Dataset excerpt
++++

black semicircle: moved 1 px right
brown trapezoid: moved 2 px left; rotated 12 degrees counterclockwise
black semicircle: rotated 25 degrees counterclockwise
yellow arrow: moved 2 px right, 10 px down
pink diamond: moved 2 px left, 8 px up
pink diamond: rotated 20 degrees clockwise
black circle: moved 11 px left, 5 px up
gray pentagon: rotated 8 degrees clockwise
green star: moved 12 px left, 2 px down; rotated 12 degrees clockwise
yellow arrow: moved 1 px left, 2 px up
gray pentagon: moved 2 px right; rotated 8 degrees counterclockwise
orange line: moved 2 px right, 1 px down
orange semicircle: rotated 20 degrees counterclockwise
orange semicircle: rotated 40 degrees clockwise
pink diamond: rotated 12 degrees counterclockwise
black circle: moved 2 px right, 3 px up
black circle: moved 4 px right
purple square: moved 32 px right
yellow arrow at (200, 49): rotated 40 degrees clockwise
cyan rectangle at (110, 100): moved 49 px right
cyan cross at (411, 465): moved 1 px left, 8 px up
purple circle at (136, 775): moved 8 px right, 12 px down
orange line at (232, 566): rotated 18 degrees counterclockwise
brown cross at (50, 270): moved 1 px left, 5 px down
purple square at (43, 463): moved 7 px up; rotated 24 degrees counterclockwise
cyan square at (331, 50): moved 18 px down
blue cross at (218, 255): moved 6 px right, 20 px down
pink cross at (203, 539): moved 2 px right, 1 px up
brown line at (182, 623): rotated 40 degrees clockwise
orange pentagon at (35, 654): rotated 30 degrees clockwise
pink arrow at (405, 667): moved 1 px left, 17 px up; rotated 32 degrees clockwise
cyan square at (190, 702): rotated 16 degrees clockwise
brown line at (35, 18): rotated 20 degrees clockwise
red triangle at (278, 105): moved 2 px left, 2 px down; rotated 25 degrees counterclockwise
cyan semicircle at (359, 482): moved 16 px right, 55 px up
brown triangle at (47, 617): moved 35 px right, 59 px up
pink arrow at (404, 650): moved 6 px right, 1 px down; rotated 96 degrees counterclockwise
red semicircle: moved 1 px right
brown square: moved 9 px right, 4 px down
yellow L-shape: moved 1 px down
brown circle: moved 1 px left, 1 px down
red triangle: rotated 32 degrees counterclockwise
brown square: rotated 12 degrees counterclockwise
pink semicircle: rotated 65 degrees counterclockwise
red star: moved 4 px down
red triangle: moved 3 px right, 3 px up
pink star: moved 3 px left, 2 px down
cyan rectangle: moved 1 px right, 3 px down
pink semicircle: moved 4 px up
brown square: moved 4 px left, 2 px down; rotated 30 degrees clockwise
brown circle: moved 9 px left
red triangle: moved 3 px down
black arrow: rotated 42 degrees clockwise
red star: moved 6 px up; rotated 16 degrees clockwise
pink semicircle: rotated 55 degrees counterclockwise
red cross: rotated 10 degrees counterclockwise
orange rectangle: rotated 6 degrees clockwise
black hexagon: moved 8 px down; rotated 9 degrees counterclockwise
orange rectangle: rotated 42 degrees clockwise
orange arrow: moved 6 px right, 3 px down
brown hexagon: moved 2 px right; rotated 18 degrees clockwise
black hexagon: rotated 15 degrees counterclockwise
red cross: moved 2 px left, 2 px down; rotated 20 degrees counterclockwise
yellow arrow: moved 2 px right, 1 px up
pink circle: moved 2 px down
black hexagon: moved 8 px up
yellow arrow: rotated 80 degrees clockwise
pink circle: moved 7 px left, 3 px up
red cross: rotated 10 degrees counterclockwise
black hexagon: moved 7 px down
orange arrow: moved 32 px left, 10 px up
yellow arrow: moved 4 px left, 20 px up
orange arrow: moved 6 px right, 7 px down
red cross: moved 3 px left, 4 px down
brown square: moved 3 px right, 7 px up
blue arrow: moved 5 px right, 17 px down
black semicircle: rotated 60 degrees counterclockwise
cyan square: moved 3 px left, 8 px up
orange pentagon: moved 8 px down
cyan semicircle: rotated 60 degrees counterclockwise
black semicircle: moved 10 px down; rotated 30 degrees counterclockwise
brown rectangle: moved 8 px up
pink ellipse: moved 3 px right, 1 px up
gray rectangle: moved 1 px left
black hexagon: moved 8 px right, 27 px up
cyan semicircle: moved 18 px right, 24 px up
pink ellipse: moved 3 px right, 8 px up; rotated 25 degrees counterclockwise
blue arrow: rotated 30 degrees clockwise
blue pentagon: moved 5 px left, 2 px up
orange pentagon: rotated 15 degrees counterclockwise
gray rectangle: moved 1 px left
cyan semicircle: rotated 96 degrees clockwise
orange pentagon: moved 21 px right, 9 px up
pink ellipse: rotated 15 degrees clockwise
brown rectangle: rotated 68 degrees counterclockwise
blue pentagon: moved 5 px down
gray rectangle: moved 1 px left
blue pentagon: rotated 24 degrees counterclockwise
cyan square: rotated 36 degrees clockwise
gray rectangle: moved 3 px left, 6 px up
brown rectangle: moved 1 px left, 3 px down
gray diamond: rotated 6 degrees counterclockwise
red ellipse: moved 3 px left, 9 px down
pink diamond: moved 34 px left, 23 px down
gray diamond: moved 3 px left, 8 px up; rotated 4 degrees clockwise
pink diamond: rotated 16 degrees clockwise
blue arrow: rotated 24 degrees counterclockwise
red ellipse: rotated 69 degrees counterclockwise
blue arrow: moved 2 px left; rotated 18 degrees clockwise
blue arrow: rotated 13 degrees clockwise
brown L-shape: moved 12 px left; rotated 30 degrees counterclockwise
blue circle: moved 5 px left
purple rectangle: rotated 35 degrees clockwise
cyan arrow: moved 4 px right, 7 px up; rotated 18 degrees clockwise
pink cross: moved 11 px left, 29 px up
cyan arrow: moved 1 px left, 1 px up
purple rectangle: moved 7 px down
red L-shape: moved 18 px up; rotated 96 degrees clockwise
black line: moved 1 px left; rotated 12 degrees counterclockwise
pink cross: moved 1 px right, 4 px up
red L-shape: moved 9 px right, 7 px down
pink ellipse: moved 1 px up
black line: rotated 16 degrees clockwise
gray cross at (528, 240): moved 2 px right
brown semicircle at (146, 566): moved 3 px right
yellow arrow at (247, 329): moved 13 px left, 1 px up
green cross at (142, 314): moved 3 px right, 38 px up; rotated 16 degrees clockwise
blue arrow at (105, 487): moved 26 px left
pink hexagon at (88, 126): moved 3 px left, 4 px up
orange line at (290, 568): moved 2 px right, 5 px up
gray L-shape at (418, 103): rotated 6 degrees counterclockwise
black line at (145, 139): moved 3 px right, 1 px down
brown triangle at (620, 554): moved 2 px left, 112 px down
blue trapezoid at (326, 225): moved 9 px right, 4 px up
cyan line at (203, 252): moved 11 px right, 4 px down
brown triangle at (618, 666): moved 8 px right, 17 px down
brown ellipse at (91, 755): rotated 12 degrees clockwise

++++

[CHALLENGE]:
Copy out every one of the entries above word for word, keeping their order.

[OUTPUT FOR THIS EXERCISE]:
black semicircle: moved 1 px right
brown trapezoid: moved 2 px left; rotated 12 degrees counterclockwise
black semicircle: rotated 25 degrees counterclockwise
yellow arrow: moved 2 px right, 10 px down
pink diamond: moved 2 px left, 8 px up
pink diamond: rotated 20 degrees clockwise
black circle: moved 11 px left, 5 px up
gray pentagon: rotated 8 degrees clockwise
green star: moved 12 px left, 2 px down; rotated 12 degrees clockwise
yellow arrow: moved 1 px left, 2 px up
gray pentagon: moved 2 px right; rotated 8 degrees counterclockwise
orange line: moved 2 px right, 1 px down
orange semicircle: rotated 20 degrees counterclockwise
orange semicircle: rotated 40 degrees clockwise
pink diamond: rotated 12 degrees counterclockwise
black circle: moved 2 px right, 3 px up
black circle: moved 4 px right
purple square: moved 32 px right
yellow arrow at (200, 49): rotated 40 degrees clockwise
cyan rectangle at (110, 100): moved 49 px right
cyan cross at (411, 465): moved 1 px left, 8 px up
purple circle at (136, 775): moved 8 px right, 12 px down
orange line at (232, 566): rotated 18 degrees counterclockwise
brown cross at (50, 270): moved 1 px left, 5 px down
purple square at (43, 463): moved 7 px up; rotated 24 degrees counterclockwise
cyan square at (331, 50): moved 18 px down
blue cross at (218, 255): moved 6 px right, 20 px down
pink cross at (203, 539): moved 2 px right, 1 px up
brown line at (182, 623): rotated 40 degrees clockwise
orange pentagon at (35, 654): rotated 30 degrees clockwise
pink arrow at (405, 667): moved 1 px left, 17 px up; rotated 32 degrees clockwise
cyan square at (190, 702): rotated 16 degrees clockwise
brown line at (35, 18): rotated 20 degrees clockwise
red triangle at (278, 105): moved 2 px left, 2 px down; rotated 25 degrees counterclockwise
cyan semicircle at (359, 482): moved 16 px right, 55 px up
brown triangle at (47, 617): moved 35 px right, 59 px up
pink arrow at (404, 650): moved 6 px right, 1 px down; rotated 96 degrees counterclockwise
red semicircle: moved 1 px right
brown square: moved 9 px right, 4 px down
yellow L-shape: moved 1 px down
brown circle: moved 1 px left, 1 px down
red triangle: rotated 32 degrees counterclockwise
brown square: rotated 12 degrees counterclockwise
pink semicircle: rotated 65 degrees counterclockwise
red star: moved 4 px down
red triangle: moved 3 px right, 3 px up
pink star: moved 3 px left, 2 px down
cyan rectangle: moved 1 px right, 3 px down
pink semicircle: moved 4 px up
brown square: moved 4 px left, 2 px down; rotated 30 degrees clockwise
brown circle: moved 9 px left
red triangle: moved 3 px down
black arrow: rotated 42 degrees clockwise
red star: moved 6 px up; rotated 16 degrees clockwise
pink semicircle: rotated 55 degrees counterclockwise
red cross: rotated 10 degrees counterclockwise
orange rectangle: rotated 6 degrees clockwise
black hexagon: moved 8 px down; rotated 9 degrees counterclockwise
orange rectangle: rotated 42 degrees clockwise
orange arrow: moved 6 px right, 3 px down
brown hexagon: moved 2 px right; rotated 18 degrees clockwise
black hexagon: rotated 15 degrees counterclockwise
red cross: moved 2 px left, 2 px down; rotated 20 degrees counterclockwise
yellow arrow: moved 2 px right, 1 px up
pink circle: moved 2 px down
black hexagon: moved 8 px up
yellow arrow: rotated 80 degrees clockwise
pink circle: moved 7 px left, 3 px up
red cross: rotated 10 degrees counterclockwise
black hexagon: moved 7 px down
orange arrow: moved 32 px left, 10 px up
yellow arrow: moved 4 px left, 20 px up
orange arrow: moved 6 px right, 7 px down
red cross: moved 3 px left, 4 px down
brown square: moved 3 px right, 7 px up
blue arrow: moved 5 px right, 17 px down
black semicircle: rotated 60 degrees counterclockwise
cyan square: moved 3 px left, 8 px up
orange pentagon: moved 8 px down
cyan semicircle: rotated 60 degrees counterclockwise
black semicircle: moved 10 px down; rotated 30 degrees counterclockwise
brown rectangle: moved 8 px up
pink ellipse: moved 3 px right, 1 px up
gray rectangle: moved 1 px left
black hexagon: moved 8 px right, 27 px up
cyan semicircle: moved 18 px right, 24 px up
pink ellipse: moved 3 px right, 8 px up; rotated 25 degrees counterclockwise
blue arrow: rotated 30 degrees clockwise
blue pentagon: moved 5 px left, 2 px up
orange pentagon: rotated 15 degrees counterclockwise
gray rectangle: moved 1 px left
cyan semicircle: rotated 96 degrees clockwise
orange pentagon: moved 21 px right, 9 px up
pink ellipse: rotated 15 degrees clockwise
brown rectangle: rotated 68 degrees counterclockwise
blue pentagon: moved 5 px down
gray rectangle: moved 1 px left
blue pentagon: rotated 24 degrees counterclockwise
cyan square: rotated 36 degrees clockwise
gray rectangle: moved 3 px left, 6 px up
brown rectangle: moved 1 px left, 3 px down
gray diamond: rotated 6 degrees counterclockwise
red ellipse: moved 3 px left, 9 px down
pink diamond: moved 34 px left, 23 px down
gray diamond: moved 3 px left, 8 px up; rotated 4 degrees clockwise
pink diamond: rotated 16 degrees clockwise
blue arrow: rotated 24 degrees counterclockwise
red ellipse: rotated 69 degrees counterclockwise
blue arrow: moved 2 px left; rotated 18 degrees clockwise
blue arrow: rotated 13 degrees clockwise
brown L-shape: moved 12 px left; rotated 30 degrees counterclockwise
blue circle: moved 5 px left
purple rectangle: rotated 35 degrees clockwise
cyan arrow: moved 4 px right, 7 px up; rotated 18 degrees clockwise
pink cross: moved 11 px left, 29 px up
cyan arrow: moved 1 px left, 1 px up
purple rectangle: moved 7 px down
red L-shape: moved 18 px up; rotated 96 degrees clockwise
black line: moved 1 px left; rotated 12 degrees counterclockwise
pink cross: moved 1 px right, 4 px up
red L-shape: moved 9 px right, 7 px down
pink ellipse: moved 1 px up
black line: rotated 16 degrees clockwise
gray cross at (528, 240): moved 2 px right
brown semicircle at (146, 566): moved 3 px right
yellow arrow at (247, 329): moved 13 px left, 1 px up
green cross at (142, 314): moved 3 px right, 38 px up; rotated 16 degrees clockwise
blue arrow at (105, 487): moved 26 px left
pink hexagon at (88, 126): moved 3 px left, 4 px up
orange line at (290, 568): moved 2 px right, 5 px up
gray L-shape at (418, 103): rotated 6 degrees counterclockwise
black line at (145, 139): moved 3 px right, 1 px down
brown triangle at (620, 554): moved 2 px left, 112 px down
blue trapezoid at (326, 225): moved 9 px right, 4 px up
cyan line at (203, 252): moved 11 px right, 4 px down
brown triangle at (618, 666): moved 8 px right, 17 px down
brown ellipse at (91, 755): rotated 12 degrees clockwise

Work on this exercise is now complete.